§ **DATA FOR THIS EXERCISE**

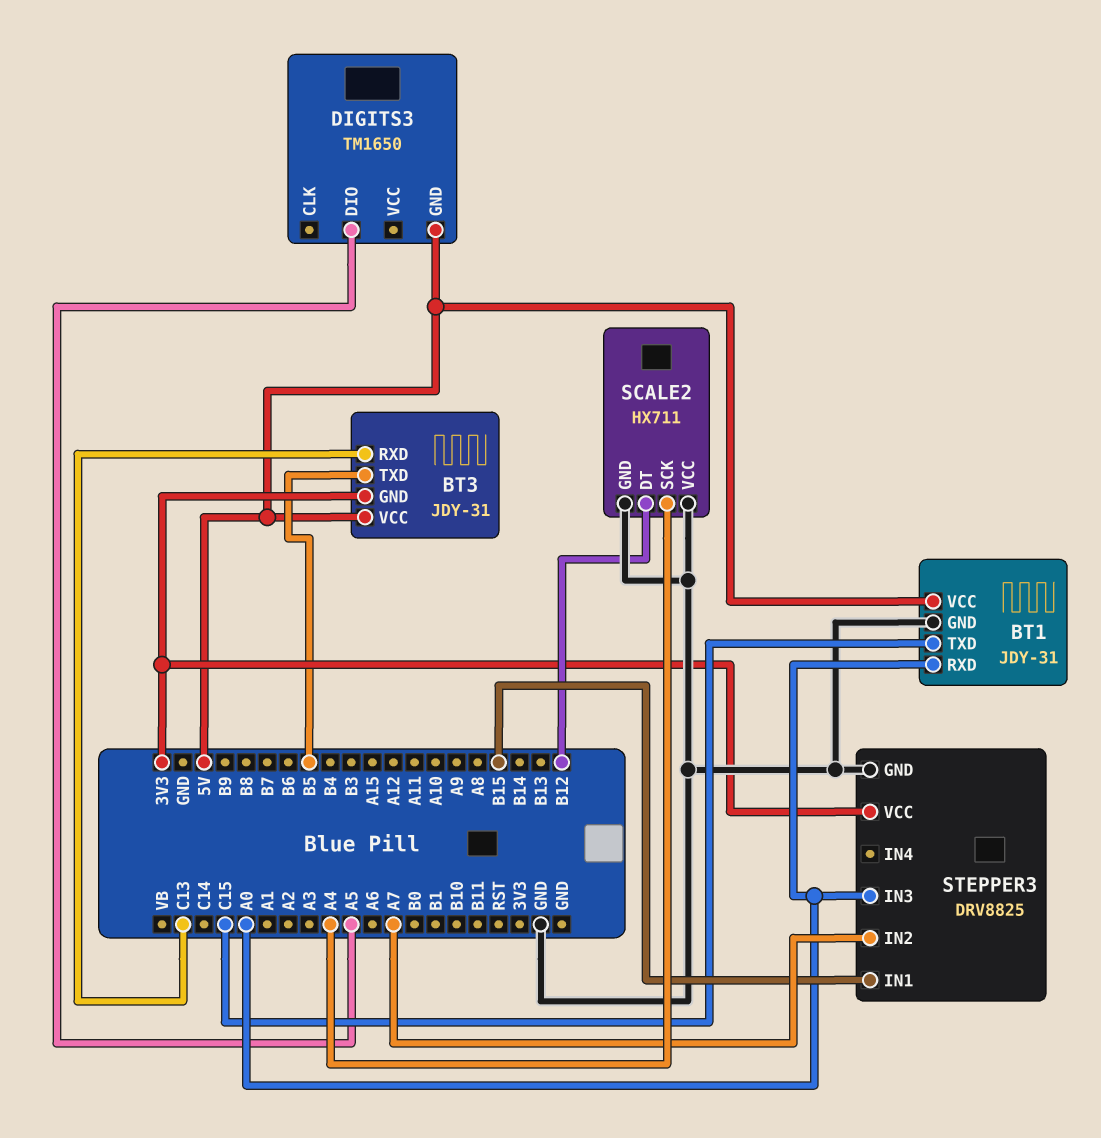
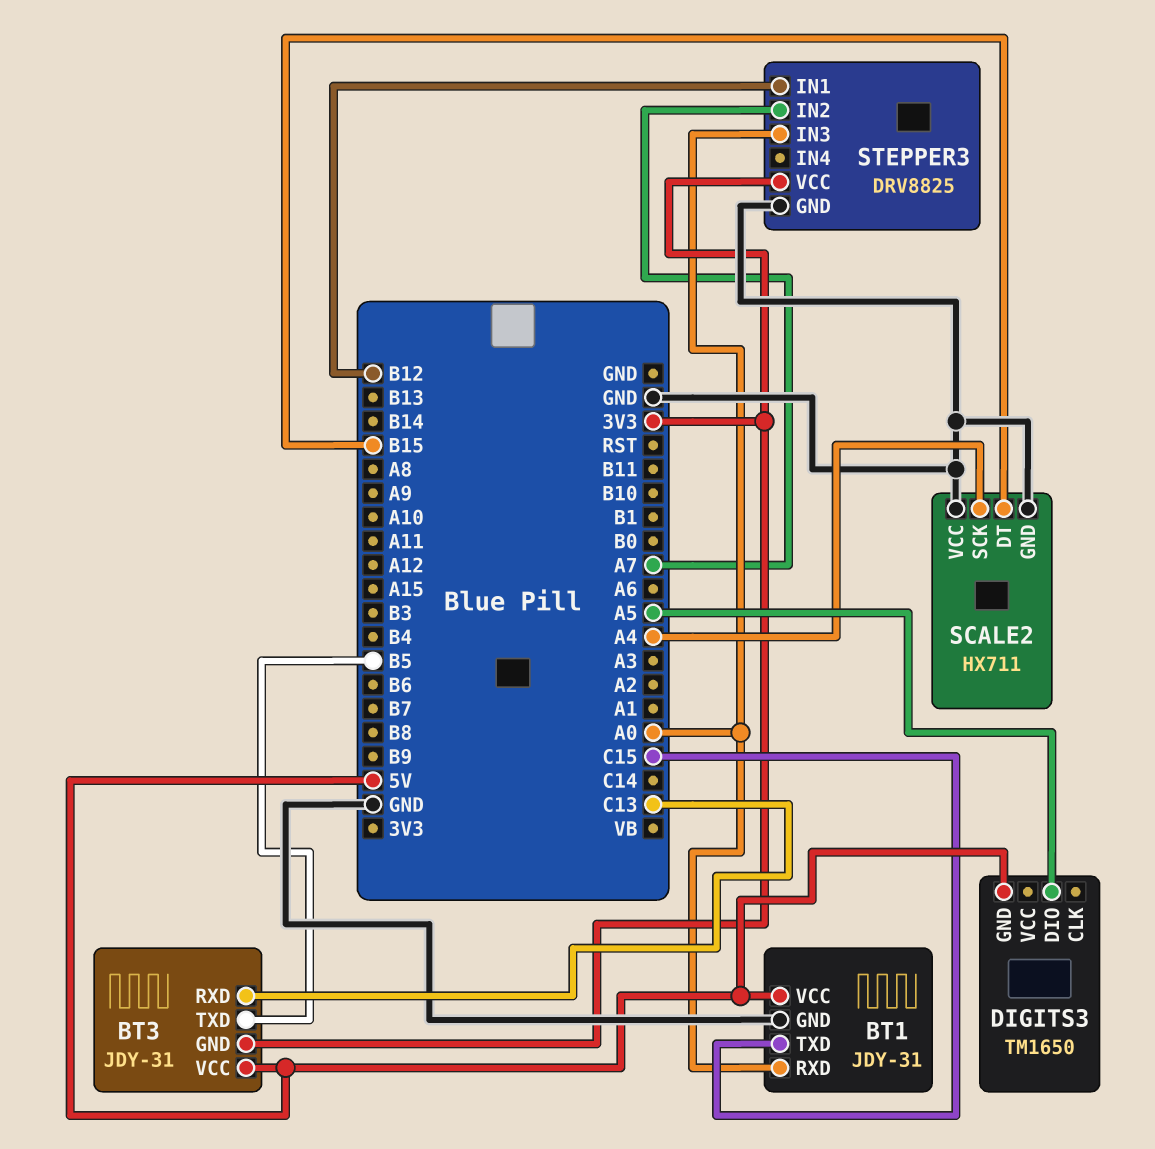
SCALE2 pin DT: B12 -> B15
STEPPER3 pin IN1: B15 -> B12

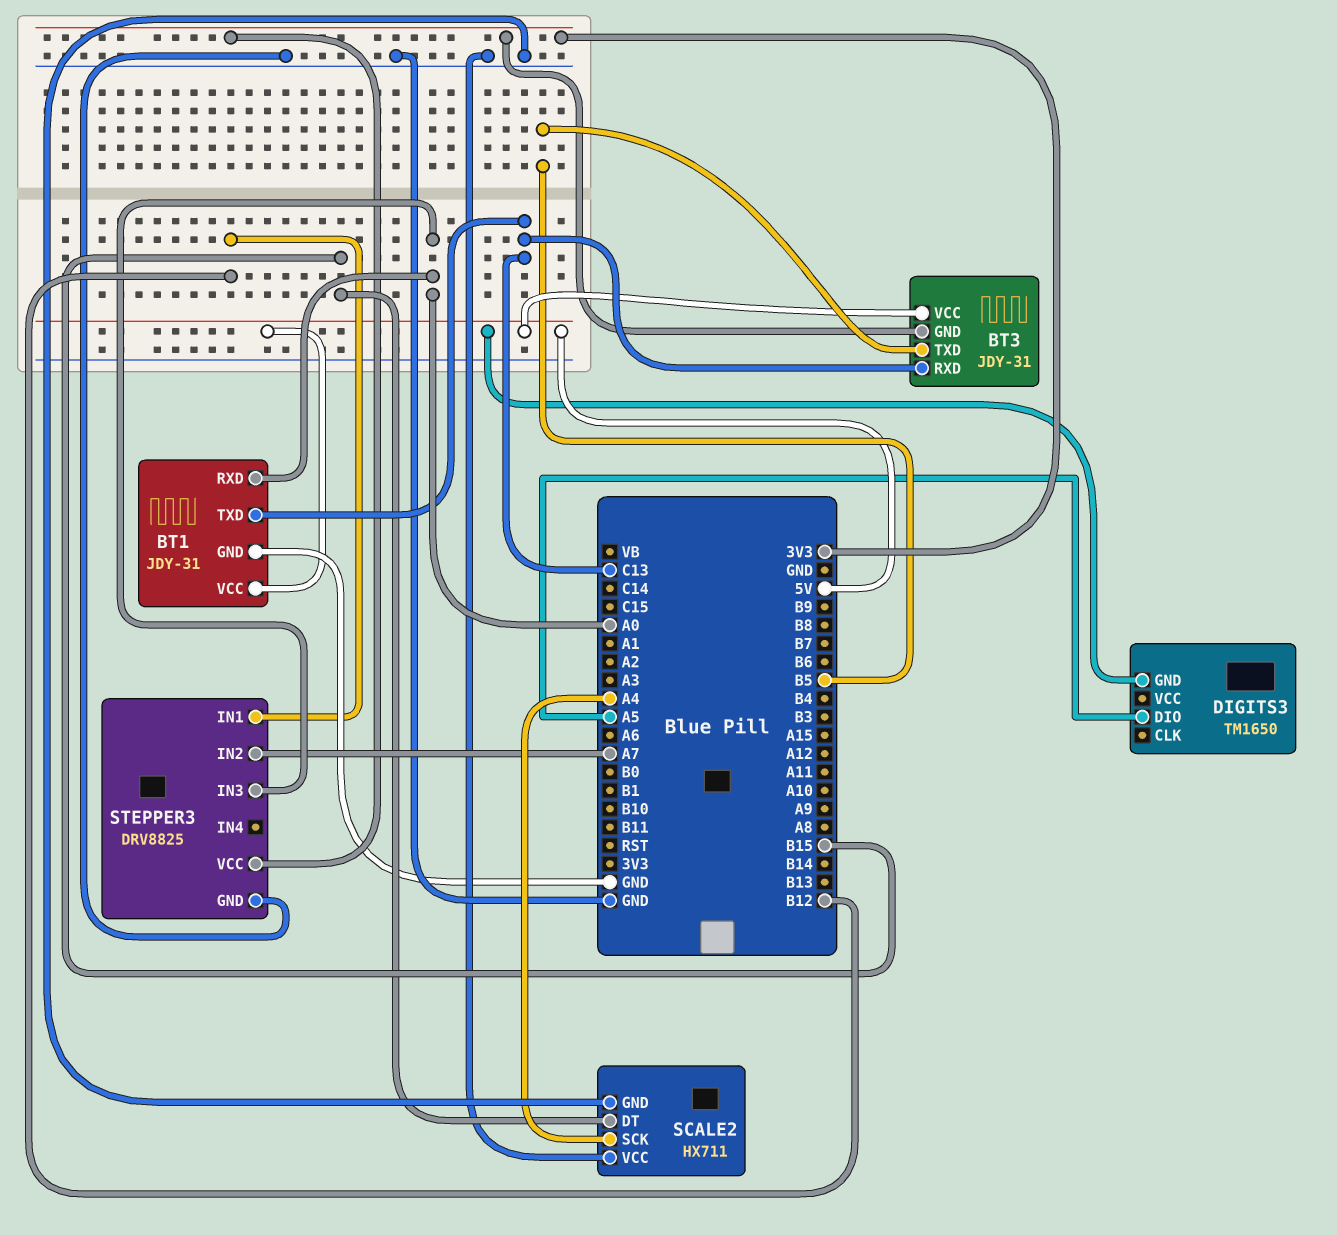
BT1 pin TXD: C15 -> C13

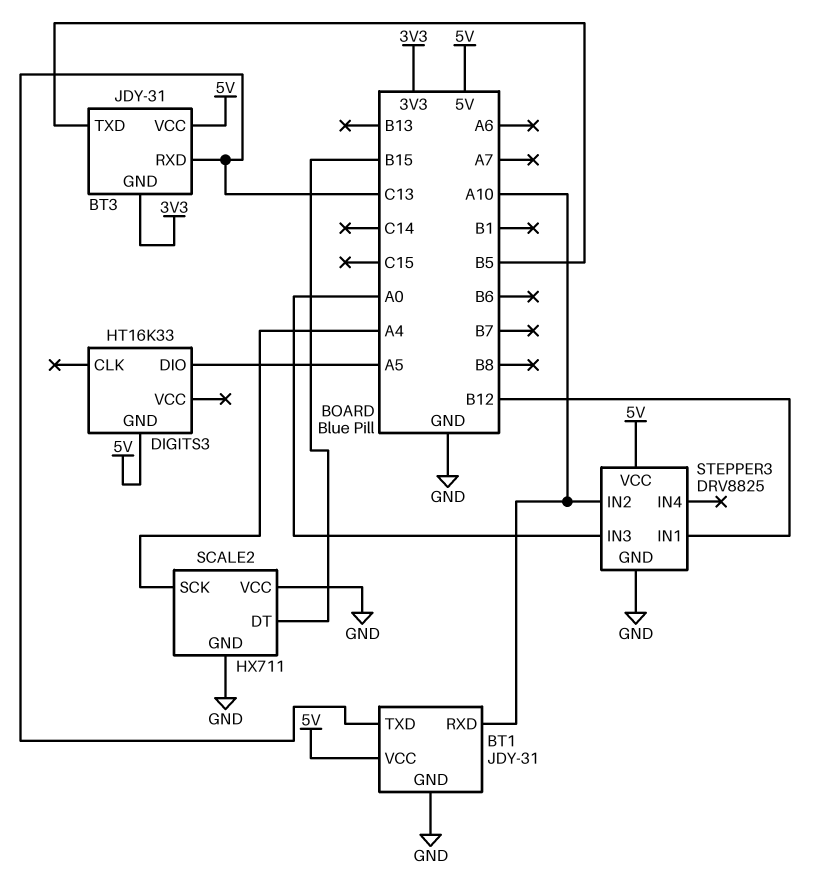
BT1 pin RXD: A0 -> A10
DIGITS3: TM1650 -> HT16K33
STEPPER3 pin IN2: A7 -> A10
STEPPER3 pin VCC: 3V3 -> 5V

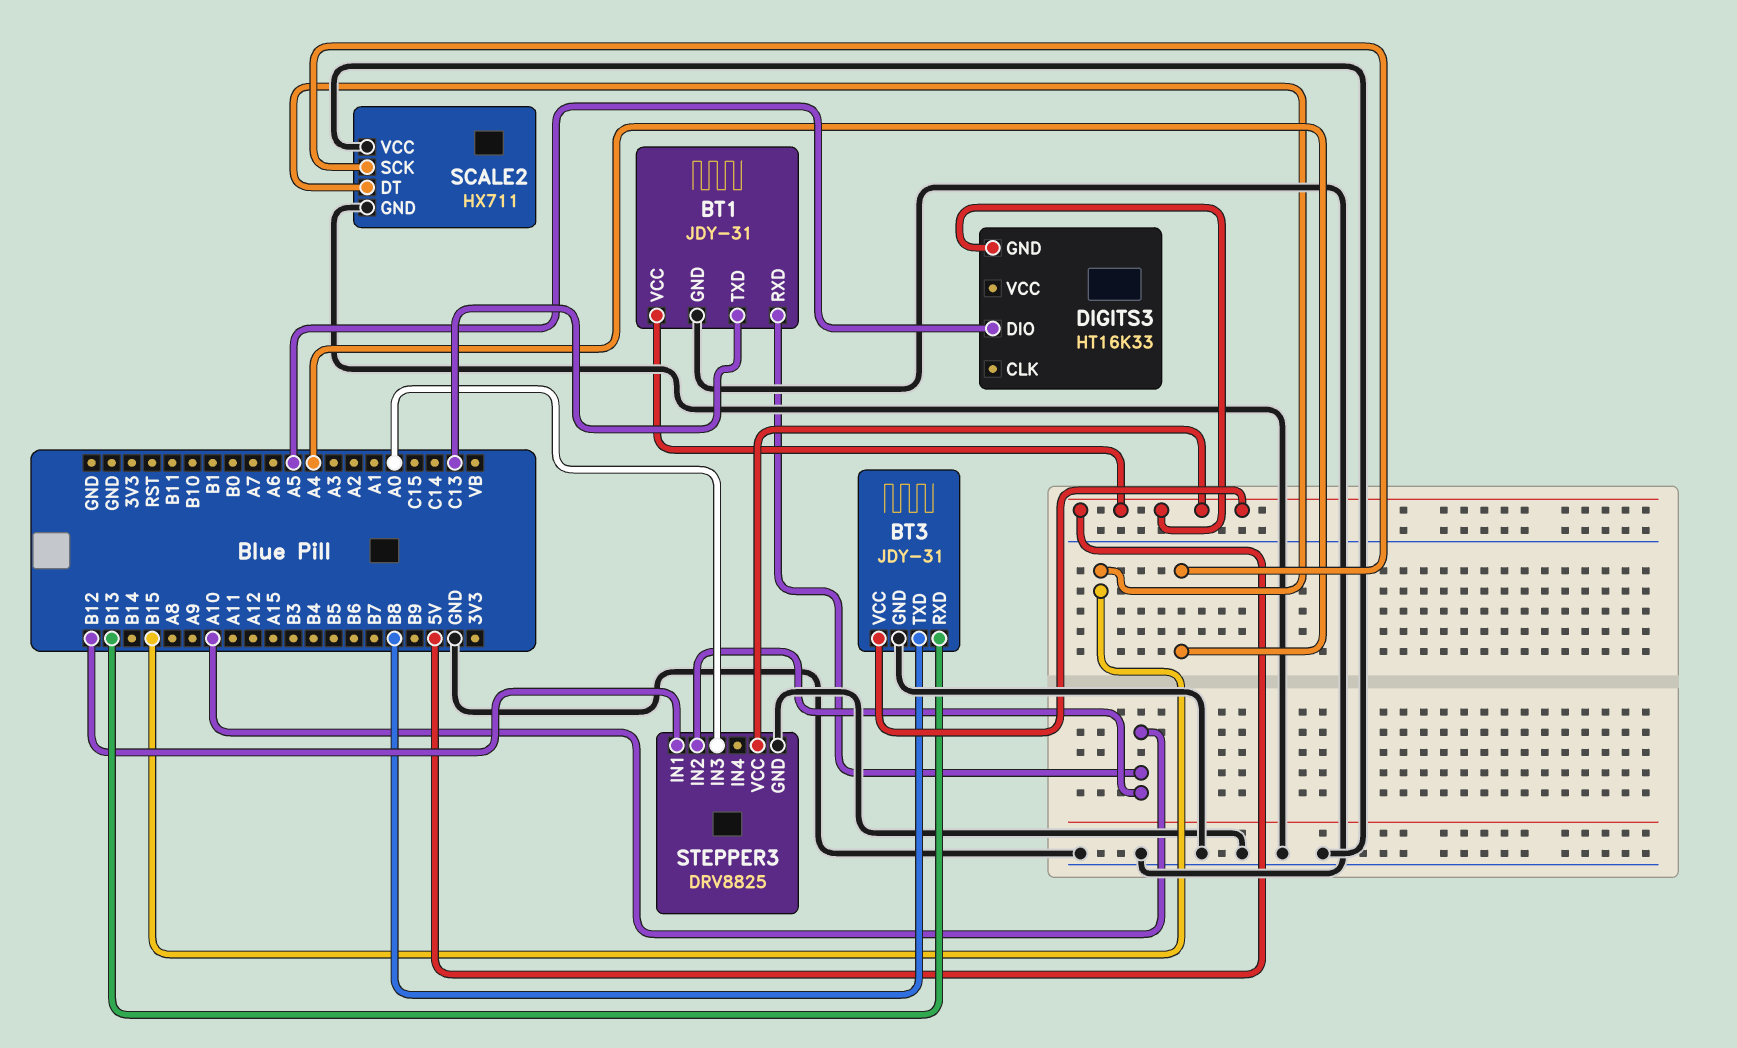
BT3 pin GND: 3V3 -> GND
BT3 pin RXD: C13 -> B13
BT3 pin TXD: B5 -> B8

§ **TO DO**
In the copy, only the lines from the one holding "STEPPER3 pin IN2: A7 -> A10" through the end of the listing above should appear, retyped exactly, both ends included, with no pictures.

§ **RESPONSE**
STEPPER3 pin IN2: A7 -> A10
STEPPER3 pin VCC: 3V3 -> 5V

BT3 pin GND: 3V3 -> GND
BT3 pin RXD: C13 -> B13
BT3 pin TXD: B5 -> B8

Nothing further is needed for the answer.